What this task involves: Write out the following listing's lines from the one with "R202: 30k (N005, N013) -> 30k (N013, VCC)" to the one with "U5 pin in+: N16 -> GND", exactly, with both included and no others.

Source data:
****

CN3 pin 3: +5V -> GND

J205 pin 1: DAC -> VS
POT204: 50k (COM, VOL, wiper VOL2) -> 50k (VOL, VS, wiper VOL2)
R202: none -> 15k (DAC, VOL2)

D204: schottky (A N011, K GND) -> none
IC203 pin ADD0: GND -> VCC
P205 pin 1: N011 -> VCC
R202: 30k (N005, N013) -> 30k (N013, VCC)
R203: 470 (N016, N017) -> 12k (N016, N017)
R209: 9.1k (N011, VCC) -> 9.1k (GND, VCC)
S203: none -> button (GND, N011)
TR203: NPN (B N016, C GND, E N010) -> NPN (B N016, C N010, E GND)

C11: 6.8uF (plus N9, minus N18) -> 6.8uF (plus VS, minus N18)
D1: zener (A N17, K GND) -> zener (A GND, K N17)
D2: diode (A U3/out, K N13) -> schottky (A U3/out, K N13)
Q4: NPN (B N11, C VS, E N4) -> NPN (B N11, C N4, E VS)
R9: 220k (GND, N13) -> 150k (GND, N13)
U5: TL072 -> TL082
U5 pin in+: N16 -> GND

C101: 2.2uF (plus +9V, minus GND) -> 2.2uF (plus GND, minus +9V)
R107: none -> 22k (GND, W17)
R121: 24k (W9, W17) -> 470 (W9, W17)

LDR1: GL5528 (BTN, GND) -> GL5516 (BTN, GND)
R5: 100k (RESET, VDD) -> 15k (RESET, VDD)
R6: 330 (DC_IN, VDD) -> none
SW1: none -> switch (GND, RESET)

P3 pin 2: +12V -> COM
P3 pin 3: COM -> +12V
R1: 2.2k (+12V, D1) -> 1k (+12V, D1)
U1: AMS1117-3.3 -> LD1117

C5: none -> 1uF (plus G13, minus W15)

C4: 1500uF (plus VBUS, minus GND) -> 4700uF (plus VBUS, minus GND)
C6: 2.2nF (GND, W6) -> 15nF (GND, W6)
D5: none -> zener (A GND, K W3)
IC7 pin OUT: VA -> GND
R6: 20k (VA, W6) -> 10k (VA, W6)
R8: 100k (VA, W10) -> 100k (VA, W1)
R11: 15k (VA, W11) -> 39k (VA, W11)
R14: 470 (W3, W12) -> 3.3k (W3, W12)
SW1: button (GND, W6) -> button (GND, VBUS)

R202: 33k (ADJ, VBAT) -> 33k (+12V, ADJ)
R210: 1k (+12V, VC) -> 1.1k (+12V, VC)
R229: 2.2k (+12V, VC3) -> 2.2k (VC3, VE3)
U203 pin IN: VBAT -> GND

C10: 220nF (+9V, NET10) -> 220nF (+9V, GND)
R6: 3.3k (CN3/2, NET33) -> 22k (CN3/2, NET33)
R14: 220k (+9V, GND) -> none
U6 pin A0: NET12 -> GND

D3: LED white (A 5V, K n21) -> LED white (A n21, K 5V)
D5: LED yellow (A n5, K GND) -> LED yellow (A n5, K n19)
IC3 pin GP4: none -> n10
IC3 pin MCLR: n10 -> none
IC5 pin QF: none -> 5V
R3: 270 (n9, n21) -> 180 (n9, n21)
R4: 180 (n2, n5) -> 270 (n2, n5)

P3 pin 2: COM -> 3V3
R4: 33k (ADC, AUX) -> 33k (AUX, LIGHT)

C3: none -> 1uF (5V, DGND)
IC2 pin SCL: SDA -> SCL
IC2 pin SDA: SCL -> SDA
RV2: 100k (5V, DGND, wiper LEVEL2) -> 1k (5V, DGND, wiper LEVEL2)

****

Task answer:
R202: 30k (N005, N013) -> 30k (N013, VCC)
R203: 470 (N016, N017) -> 12k (N016, N017)
R209: 9.1k (N011, VCC) -> 9.1k (GND, VCC)
S203: none -> button (GND, N011)
TR203: NPN (B N016, C GND, E N010) -> NPN (B N016, C N010, E GND)

C11: 6.8uF (plus N9, minus N18) -> 6.8uF (plus VS, minus N18)
D1: zener (A N17, K GND) -> zener (A GND, K N17)
D2: diode (A U3/out, K N13) -> schottky (A U3/out, K N13)
Q4: NPN (B N11, C VS, E N4) -> NPN (B N11, C N4, E VS)
R9: 220k (GND, N13) -> 150k (GND, N13)
U5: TL072 -> TL082
U5 pin in+: N16 -> GND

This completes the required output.